• _DATA LISTING_
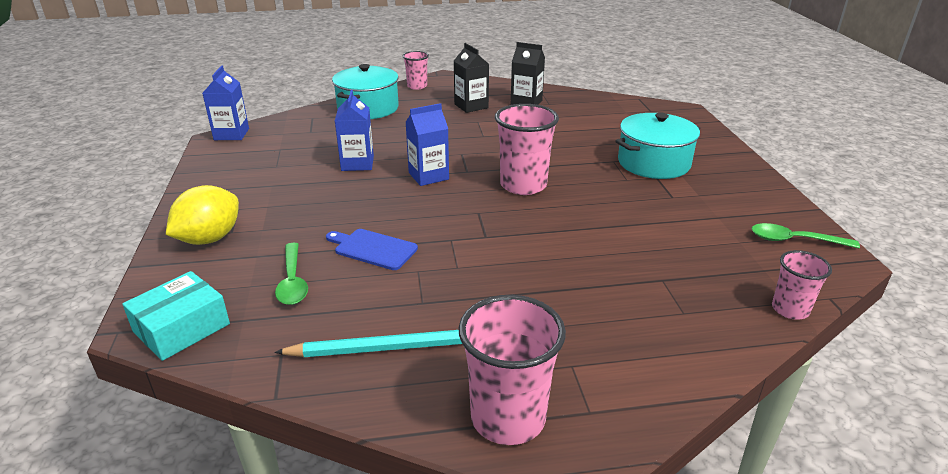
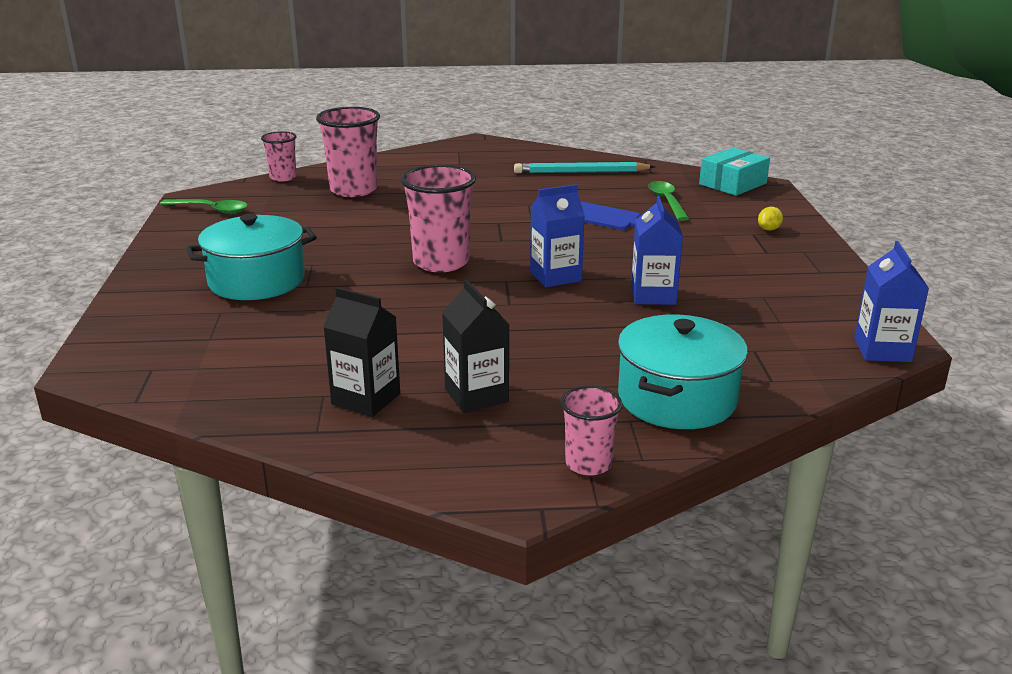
camera: 175 degrees left, 5 degrees down
yellow lemon [166,185,239,245] -> yellow lemon [758,207,783,231], size x0.43
pink cup [458,295,566,445] -> pink cup moved to [316,107,380,197]

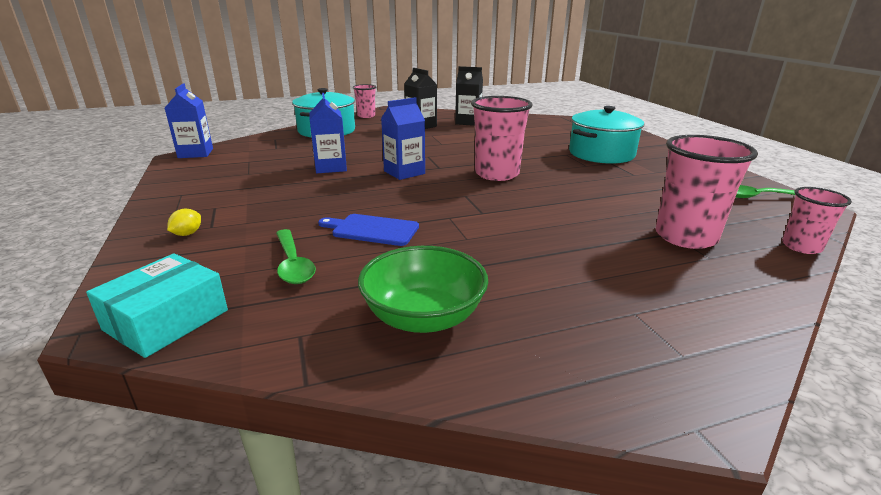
camera: 165 degrees right, 0 degrees up
turquoise pencil [514,162,655,173] -> green bowl [358,246,488,333]

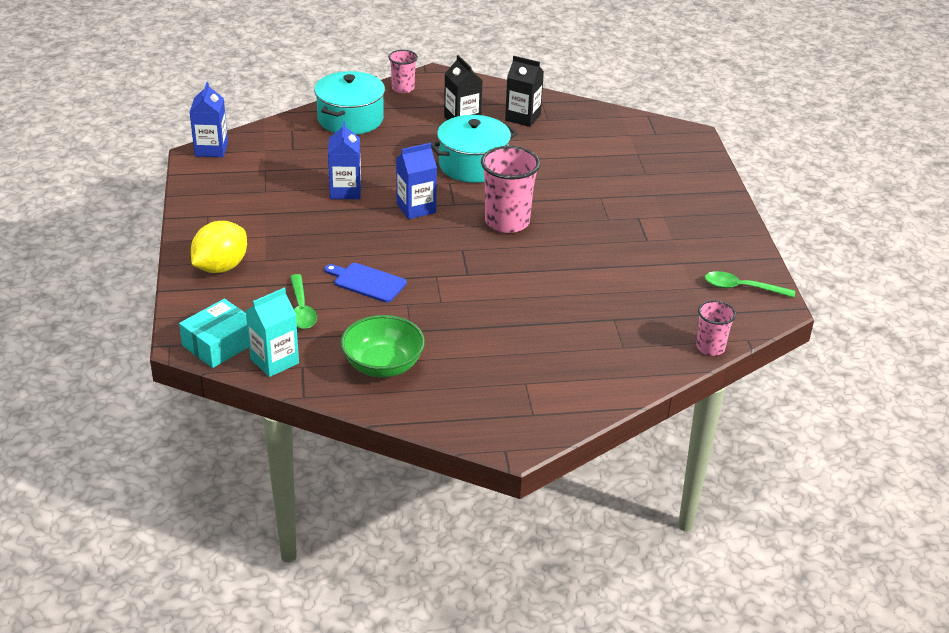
camera: 10 degrees right, 10 degrees up
yellow lemon [167,209,201,236] -> yellow lemon [191,221,247,273], size x2.35
turquoise pot [569,106,644,164] -> turquoise pot moved to [431,115,518,183]
pink cup [655,135,758,249] -> none
none -> turquoise carton [245,288,299,377]

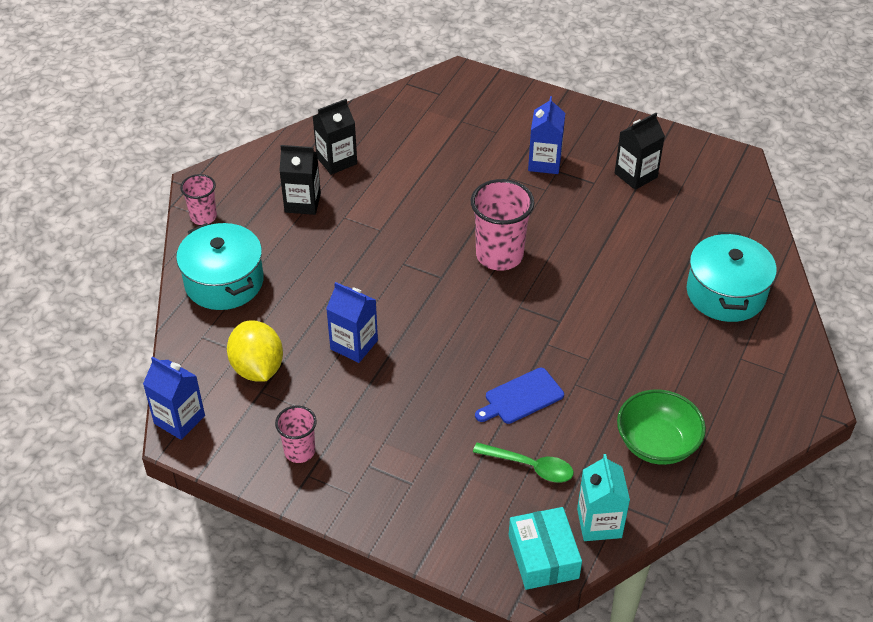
camera: 55 degrees left, 10 degrees up
yellow lemon [191,221,247,273] -> yellow lemon moved to [227,320,283,382]
blue carton [396,143,437,219] -> blue carton moved to [528,96,565,174]
turquoise pot [431,115,518,183] -> turquoise pot moved to [687,232,777,322]
pink cup [696,300,736,356] -> pink cup moved to [275,406,317,463]
green spoon [705,271,795,298] -> none
none -> black carton [615,113,665,190]

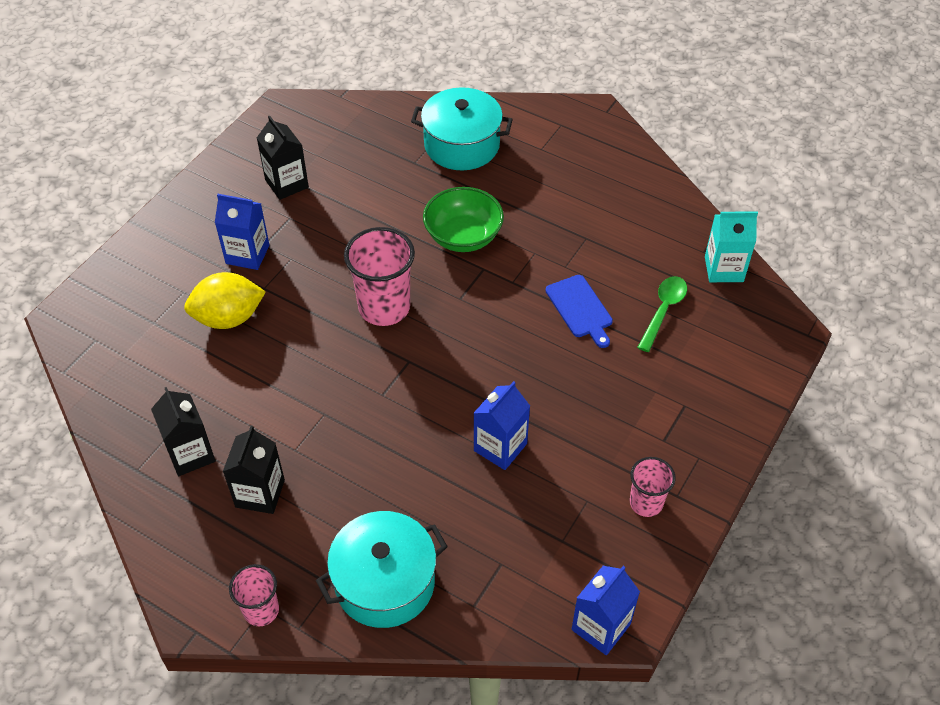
camera: 85 degrees left, 5 degrees up
yellow lemon [227,320,283,382] -> yellow lemon moved to [184,272,266,329]
turquoise box [509,507,582,590] -> none
green bowl [617,389,706,465] -> green bowl moved to [423,187,504,252]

• _PROBLEM DETAILS_
Reproduce the entries above word for word. Pictures stay out.

• _ANSWER SECTION_
camera: 175 degrees left, 5 degrees down
yellow lemon [166,185,239,245] -> yellow lemon [758,207,783,231], size x0.43
pink cup [458,295,566,445] -> pink cup moved to [316,107,380,197]

camera: 165 degrees right, 0 degrees up
turquoise pencil [514,162,655,173] -> green bowl [358,246,488,333]

camera: 10 degrees right, 10 degrees up
yellow lemon [167,209,201,236] -> yellow lemon [191,221,247,273], size x2.35
turquoise pot [569,106,644,164] -> turquoise pot moved to [431,115,518,183]
pink cup [655,135,758,249] -> none
none -> turquoise carton [245,288,299,377]

camera: 55 degrees left, 10 degrees up
yellow lemon [191,221,247,273] -> yellow lemon moved to [227,320,283,382]
blue carton [396,143,437,219] -> blue carton moved to [528,96,565,174]
turquoise pot [431,115,518,183] -> turquoise pot moved to [687,232,777,322]
pink cup [696,300,736,356] -> pink cup moved to [275,406,317,463]
green spoon [705,271,795,298] -> none
none -> black carton [615,113,665,190]

camera: 85 degrees left, 5 degrees up
yellow lemon [227,320,283,382] -> yellow lemon moved to [184,272,266,329]
turquoise box [509,507,582,590] -> none
green bowl [617,389,706,465] -> green bowl moved to [423,187,504,252]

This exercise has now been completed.